(Before-and-after change records)
■ ■ ■ ■ ■ ■ ■

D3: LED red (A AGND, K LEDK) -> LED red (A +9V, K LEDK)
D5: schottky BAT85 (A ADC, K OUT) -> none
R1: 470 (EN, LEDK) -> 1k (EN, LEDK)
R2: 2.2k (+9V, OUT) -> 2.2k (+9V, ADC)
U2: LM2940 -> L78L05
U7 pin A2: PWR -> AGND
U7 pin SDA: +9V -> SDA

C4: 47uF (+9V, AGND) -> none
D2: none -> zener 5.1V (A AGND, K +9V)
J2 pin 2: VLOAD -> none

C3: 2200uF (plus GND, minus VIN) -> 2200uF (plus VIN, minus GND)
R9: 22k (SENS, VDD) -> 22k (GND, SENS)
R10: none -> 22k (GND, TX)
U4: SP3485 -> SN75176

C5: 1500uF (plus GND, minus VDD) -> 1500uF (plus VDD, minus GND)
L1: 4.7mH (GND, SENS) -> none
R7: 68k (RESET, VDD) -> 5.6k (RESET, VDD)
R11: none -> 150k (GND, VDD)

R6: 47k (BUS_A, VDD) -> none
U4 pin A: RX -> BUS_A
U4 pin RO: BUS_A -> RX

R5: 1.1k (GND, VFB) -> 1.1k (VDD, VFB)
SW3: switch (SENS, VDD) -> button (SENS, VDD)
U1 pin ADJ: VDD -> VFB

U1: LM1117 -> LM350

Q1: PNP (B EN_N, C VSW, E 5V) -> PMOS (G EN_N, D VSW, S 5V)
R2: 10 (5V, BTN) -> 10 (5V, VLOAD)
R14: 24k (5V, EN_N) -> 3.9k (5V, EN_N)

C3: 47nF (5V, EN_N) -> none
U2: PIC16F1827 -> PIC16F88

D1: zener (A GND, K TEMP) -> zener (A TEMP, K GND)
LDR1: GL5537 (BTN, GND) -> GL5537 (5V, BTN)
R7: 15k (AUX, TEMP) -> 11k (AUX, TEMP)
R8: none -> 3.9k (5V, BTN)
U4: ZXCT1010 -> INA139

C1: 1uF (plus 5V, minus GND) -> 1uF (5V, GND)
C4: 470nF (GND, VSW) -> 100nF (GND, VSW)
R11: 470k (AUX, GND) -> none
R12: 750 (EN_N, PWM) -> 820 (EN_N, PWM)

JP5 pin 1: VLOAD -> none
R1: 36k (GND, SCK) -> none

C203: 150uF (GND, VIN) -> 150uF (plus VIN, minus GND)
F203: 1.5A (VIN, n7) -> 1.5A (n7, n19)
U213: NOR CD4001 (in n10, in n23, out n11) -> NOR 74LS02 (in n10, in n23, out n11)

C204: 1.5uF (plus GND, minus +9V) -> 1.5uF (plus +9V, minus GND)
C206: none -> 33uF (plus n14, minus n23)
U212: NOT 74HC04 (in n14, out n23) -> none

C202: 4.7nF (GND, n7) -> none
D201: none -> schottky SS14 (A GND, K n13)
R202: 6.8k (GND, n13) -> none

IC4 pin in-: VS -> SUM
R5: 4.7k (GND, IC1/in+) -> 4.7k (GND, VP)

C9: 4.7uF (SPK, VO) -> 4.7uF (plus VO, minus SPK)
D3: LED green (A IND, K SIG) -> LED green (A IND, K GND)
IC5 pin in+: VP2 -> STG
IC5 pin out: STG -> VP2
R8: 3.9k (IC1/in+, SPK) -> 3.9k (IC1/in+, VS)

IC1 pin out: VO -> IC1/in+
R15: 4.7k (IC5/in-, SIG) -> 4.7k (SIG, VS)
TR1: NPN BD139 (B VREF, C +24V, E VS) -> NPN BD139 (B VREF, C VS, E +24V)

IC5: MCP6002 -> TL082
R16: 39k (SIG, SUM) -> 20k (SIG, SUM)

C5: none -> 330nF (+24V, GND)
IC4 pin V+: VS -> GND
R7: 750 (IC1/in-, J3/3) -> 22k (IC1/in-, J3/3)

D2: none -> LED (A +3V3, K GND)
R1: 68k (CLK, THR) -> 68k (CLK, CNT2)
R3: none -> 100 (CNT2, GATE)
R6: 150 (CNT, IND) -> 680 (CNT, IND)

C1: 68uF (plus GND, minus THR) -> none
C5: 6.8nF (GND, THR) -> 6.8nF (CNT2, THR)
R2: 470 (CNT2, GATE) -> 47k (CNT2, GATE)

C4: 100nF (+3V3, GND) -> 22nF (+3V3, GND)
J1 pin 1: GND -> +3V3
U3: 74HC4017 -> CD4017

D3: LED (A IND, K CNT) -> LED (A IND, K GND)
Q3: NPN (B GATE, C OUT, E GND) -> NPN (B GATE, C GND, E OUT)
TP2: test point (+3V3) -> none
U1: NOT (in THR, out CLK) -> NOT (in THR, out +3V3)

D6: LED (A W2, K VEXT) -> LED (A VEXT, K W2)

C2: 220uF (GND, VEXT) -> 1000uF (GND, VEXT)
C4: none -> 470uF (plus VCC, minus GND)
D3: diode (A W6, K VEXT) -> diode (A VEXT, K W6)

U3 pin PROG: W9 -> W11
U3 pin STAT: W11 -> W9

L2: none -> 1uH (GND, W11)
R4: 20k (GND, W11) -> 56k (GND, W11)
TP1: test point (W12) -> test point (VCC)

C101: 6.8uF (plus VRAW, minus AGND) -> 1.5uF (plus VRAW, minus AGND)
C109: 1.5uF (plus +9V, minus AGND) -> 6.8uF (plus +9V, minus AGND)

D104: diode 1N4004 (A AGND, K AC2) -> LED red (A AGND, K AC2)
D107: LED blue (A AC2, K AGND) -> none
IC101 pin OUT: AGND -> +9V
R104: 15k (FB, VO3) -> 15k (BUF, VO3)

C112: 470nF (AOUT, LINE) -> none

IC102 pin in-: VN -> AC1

■ ■ ■ ■ ■ ■ ■

Each line in the entries above, starting at the line with "R14: 24k (5V, EN_N) -> 3.9k (5V, EN_N)" and ending at the line with "C1: 1uF (plus 5V, minus GND) -> 1uF (5V, GND)", is to be printed exactly, and only those lines.

(ANSWER SECTION)
R14: 24k (5V, EN_N) -> 3.9k (5V, EN_N)

C3: 47nF (5V, EN_N) -> none
U2: PIC16F1827 -> PIC16F88

D1: zener (A GND, K TEMP) -> zener (A TEMP, K GND)
LDR1: GL5537 (BTN, GND) -> GL5537 (5V, BTN)
R7: 15k (AUX, TEMP) -> 11k (AUX, TEMP)
R8: none -> 3.9k (5V, BTN)
U4: ZXCT1010 -> INA139

C1: 1uF (plus 5V, minus GND) -> 1uF (5V, GND)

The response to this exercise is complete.